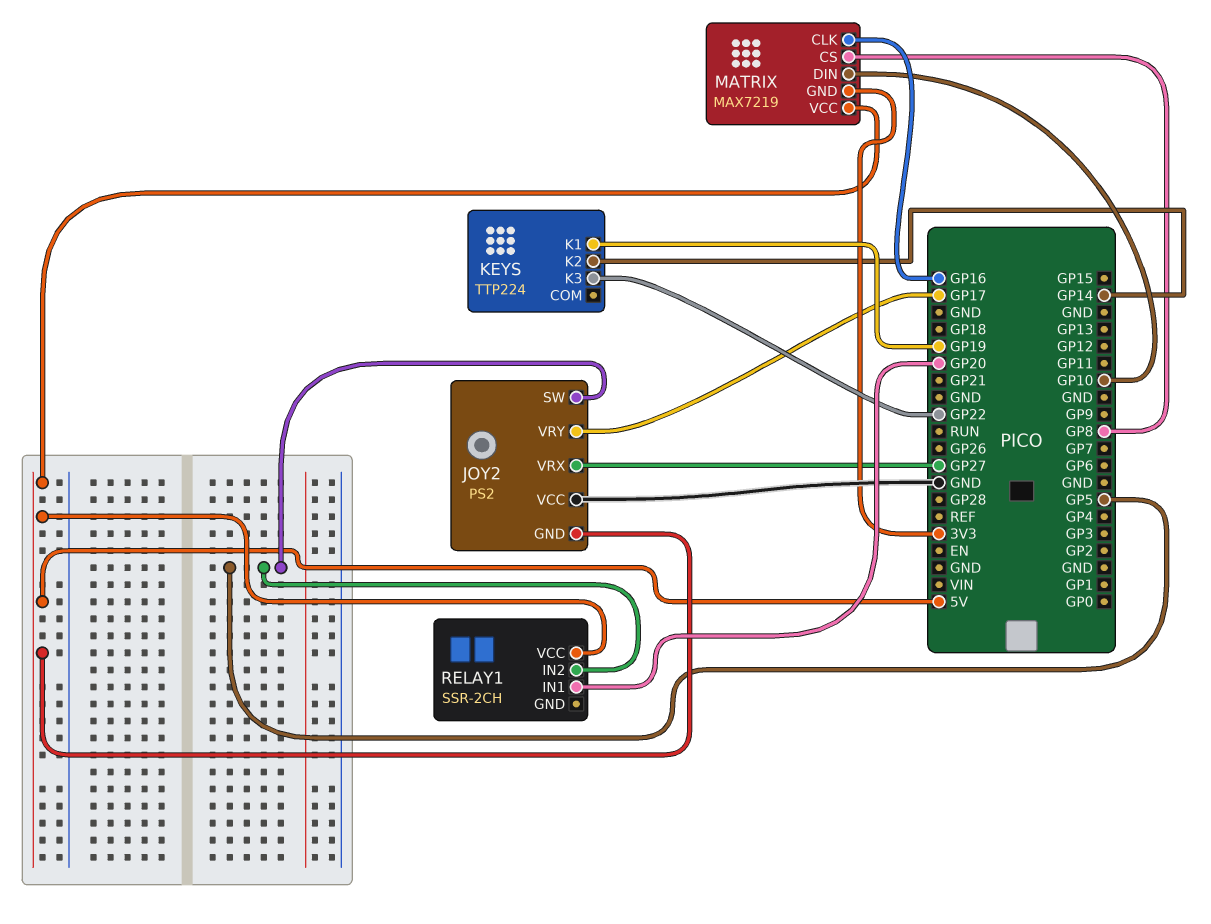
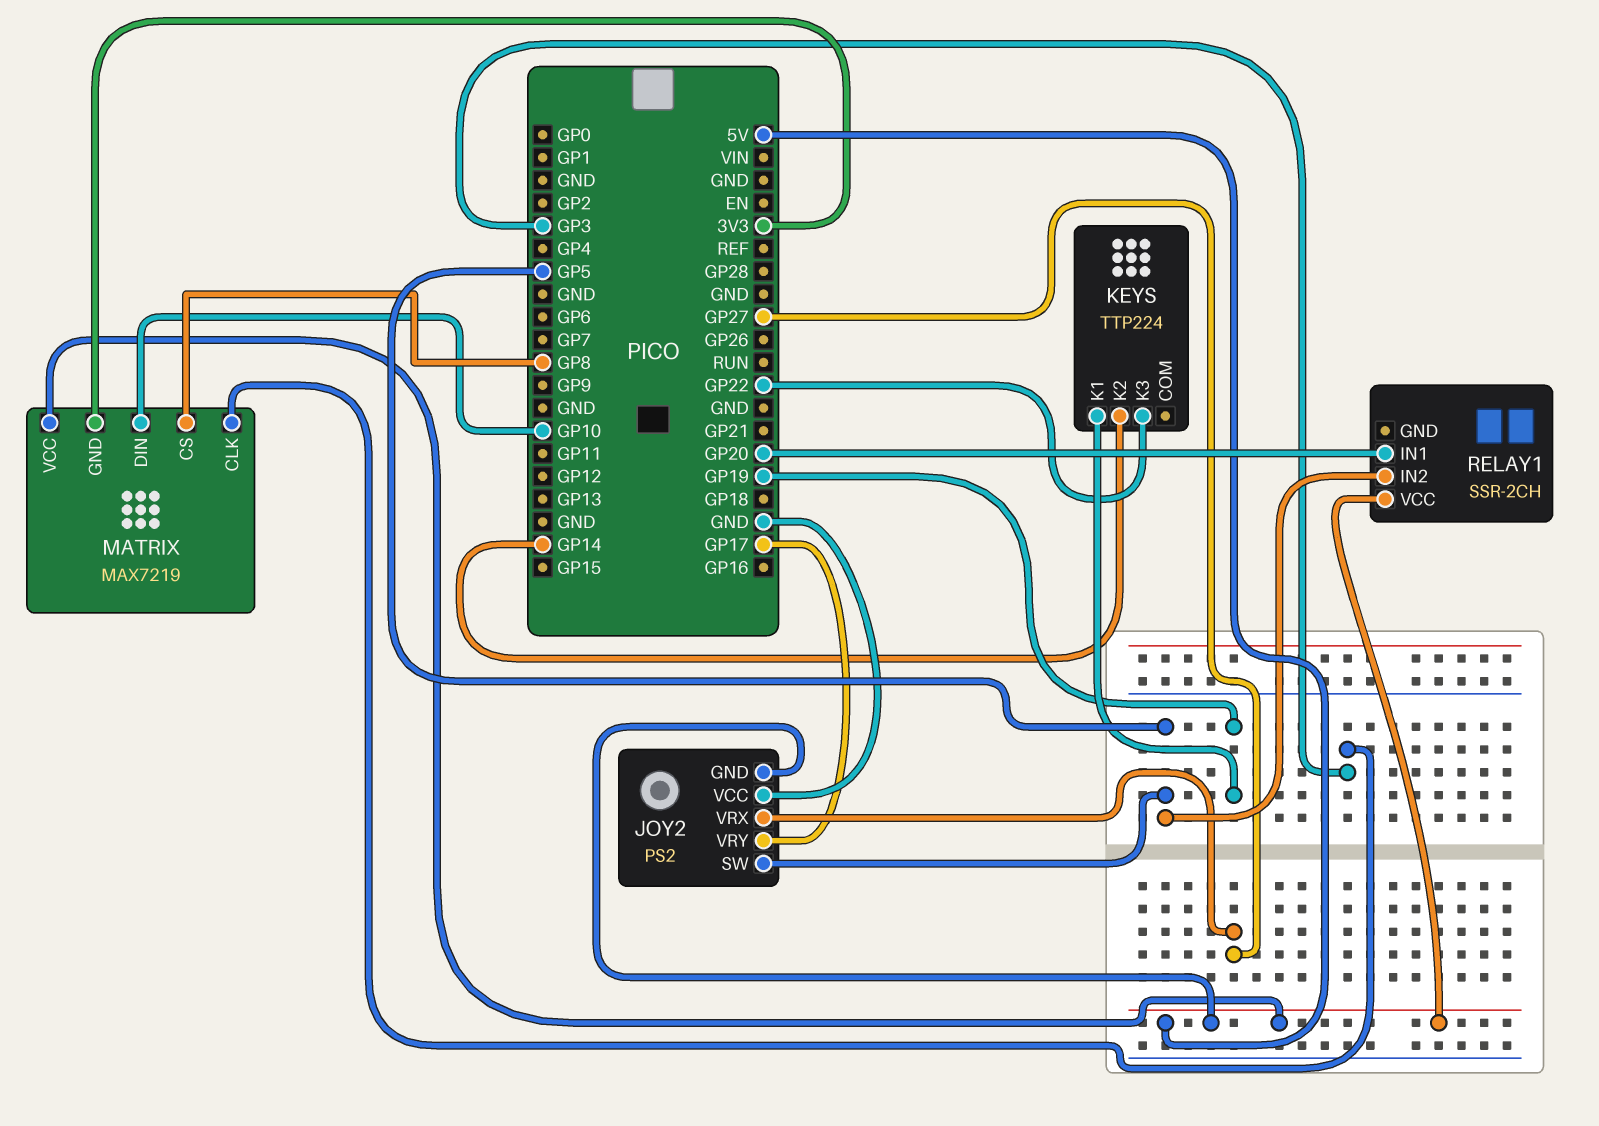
MATRIX pin CLK: GP16 -> GP3

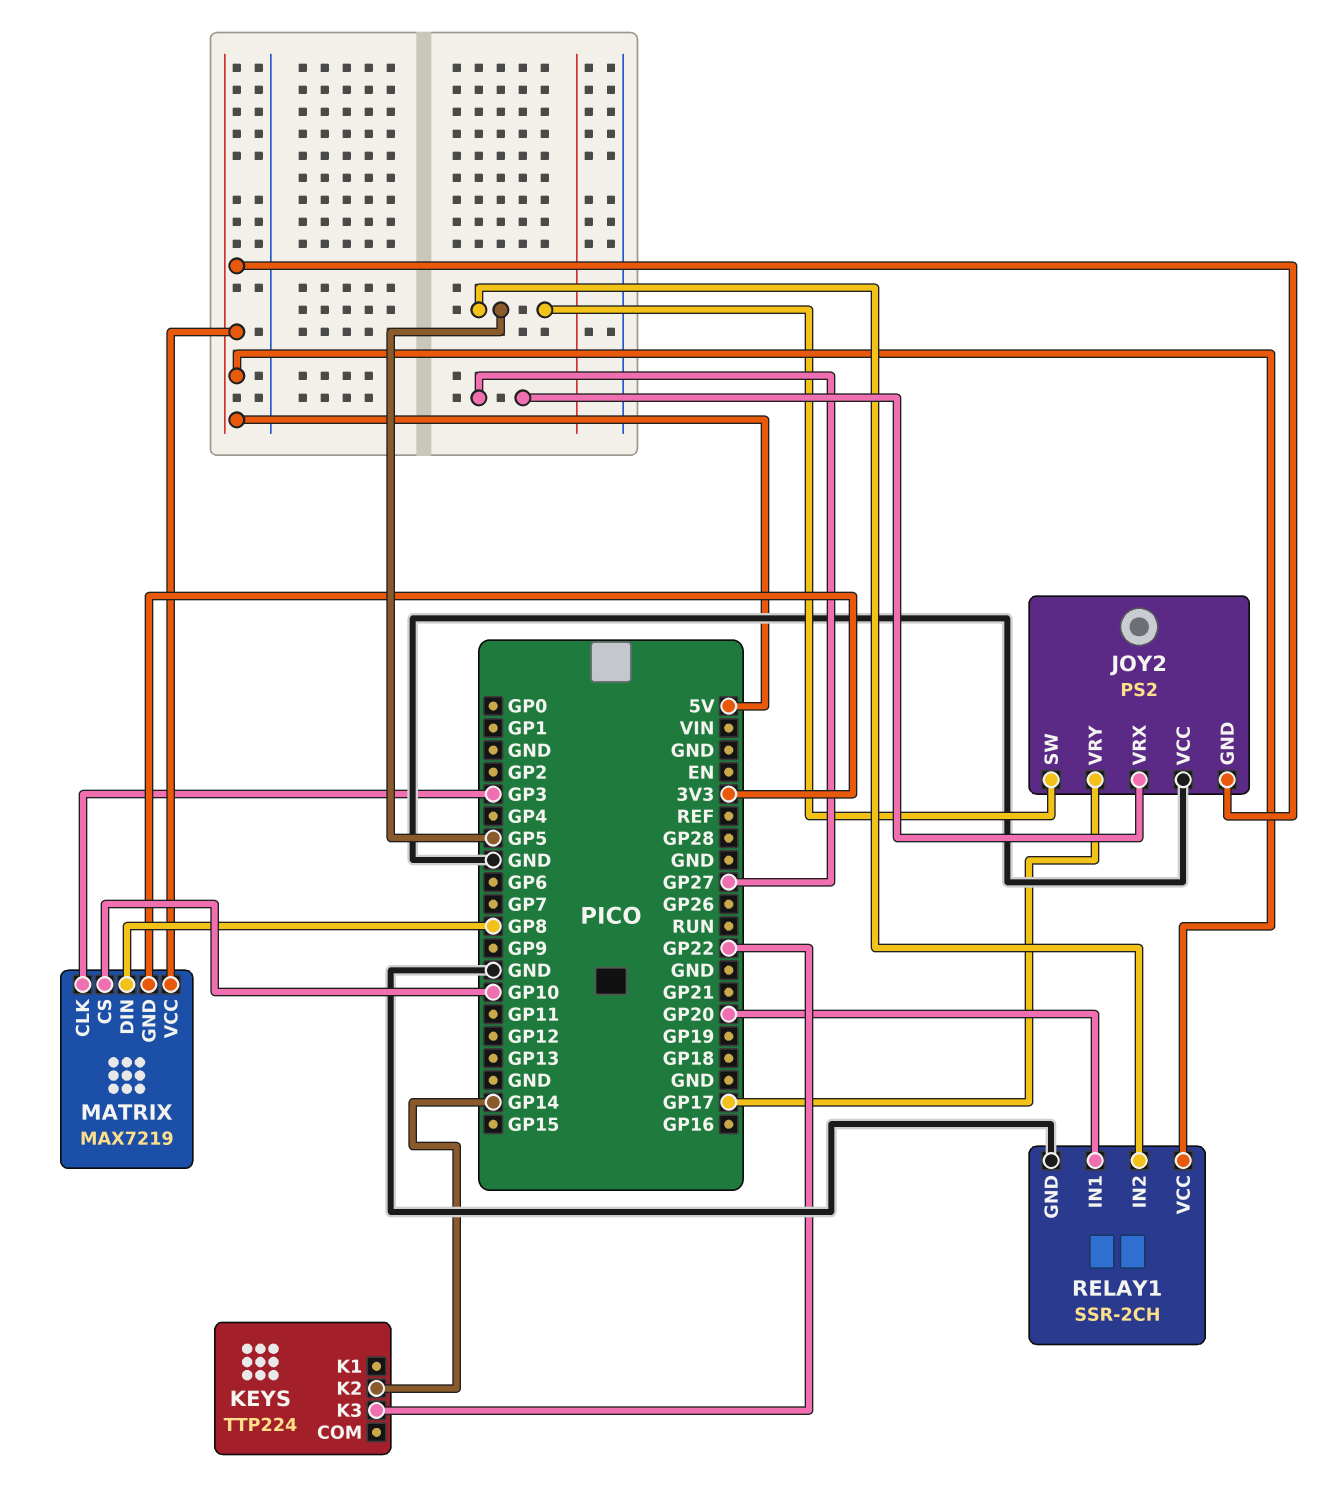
KEYS pin K1: GP19 -> none
MATRIX pin CS: GP8 -> GP10
MATRIX pin DIN: GP10 -> GP8
RELAY1 pin GND: none -> GND

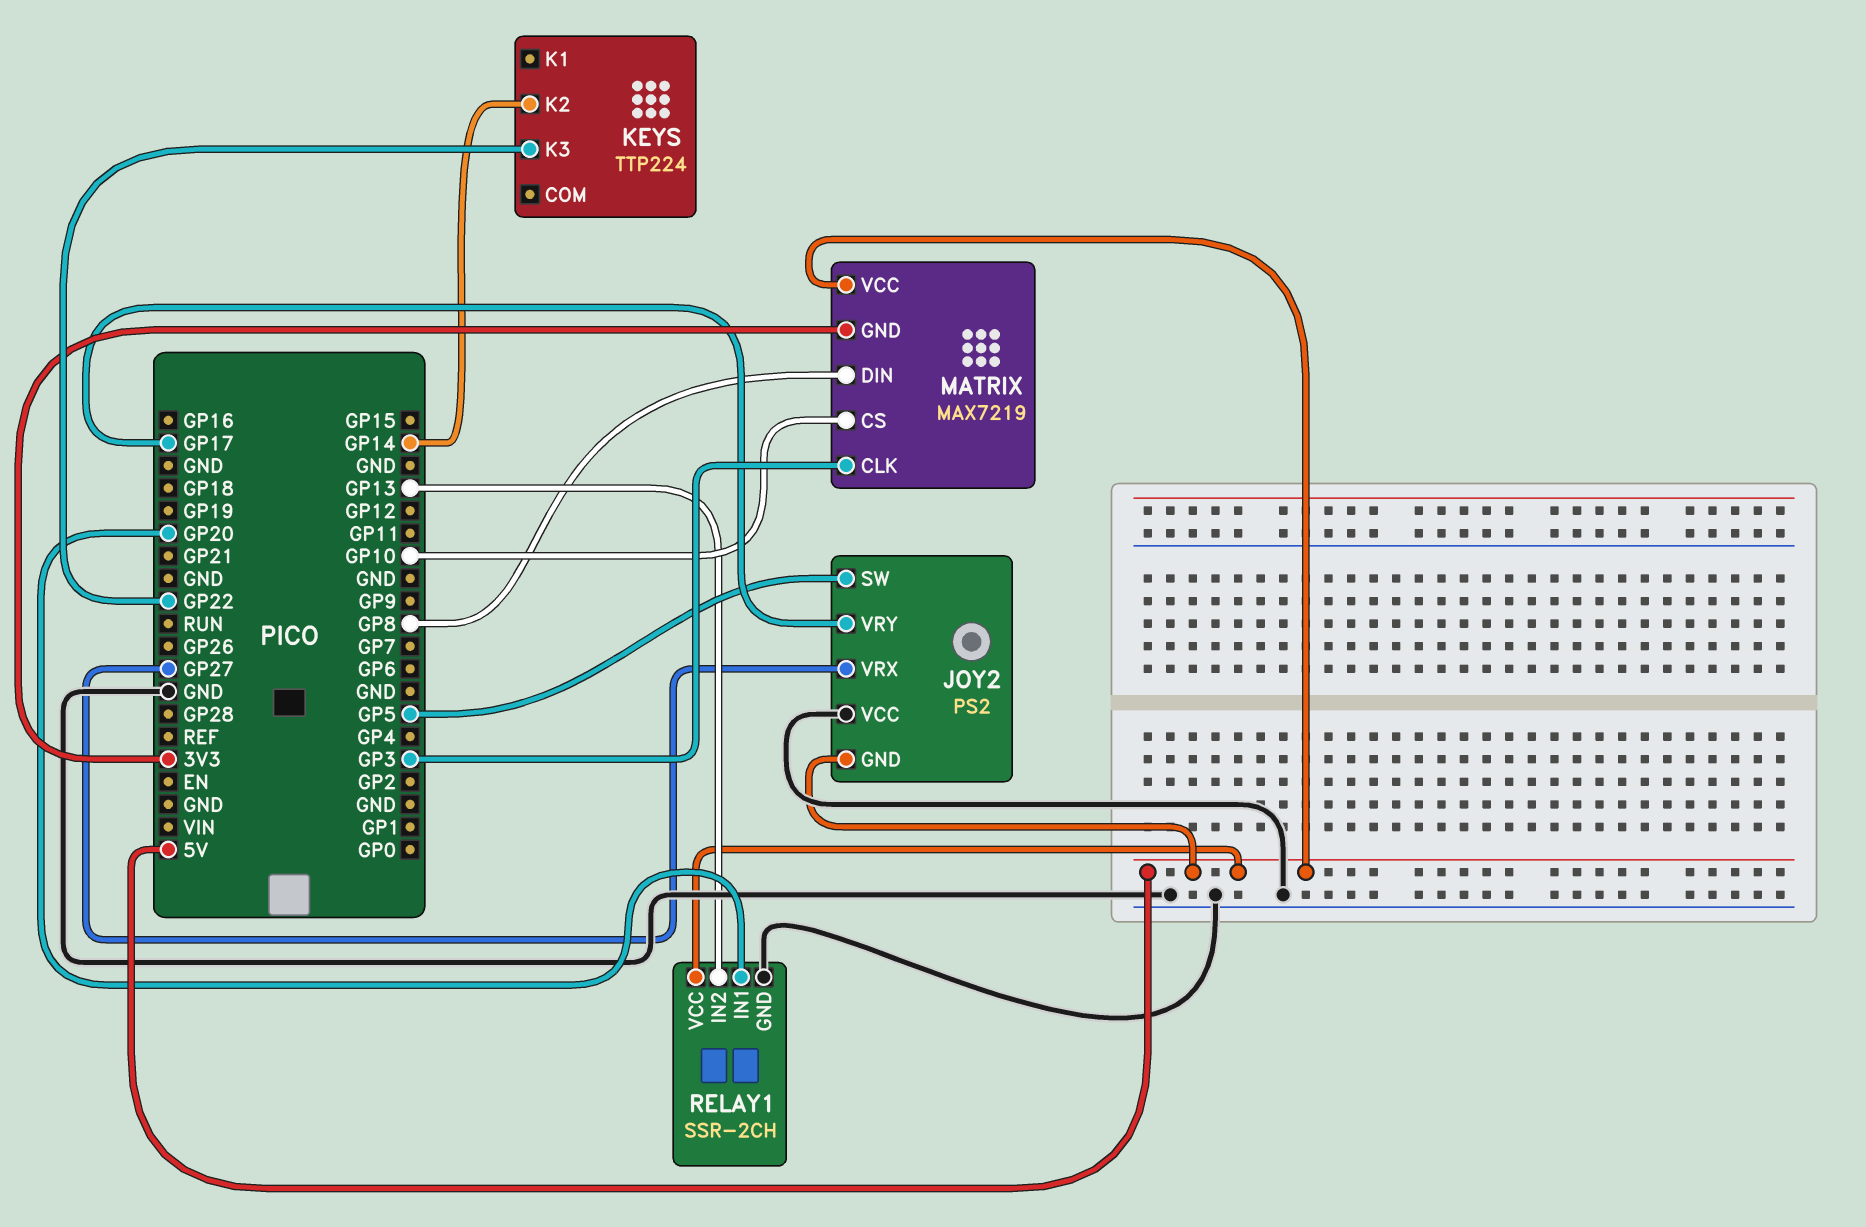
RELAY1 pin IN2: GP5 -> GP13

== WORK ITEM ==
Write the records above out again exactly, but not the pictures.

== RESPONSE BELOW ==
MATRIX pin CLK: GP16 -> GP3

KEYS pin K1: GP19 -> none
MATRIX pin CS: GP8 -> GP10
MATRIX pin DIN: GP10 -> GP8
RELAY1 pin GND: none -> GND

RELAY1 pin IN2: GP5 -> GP13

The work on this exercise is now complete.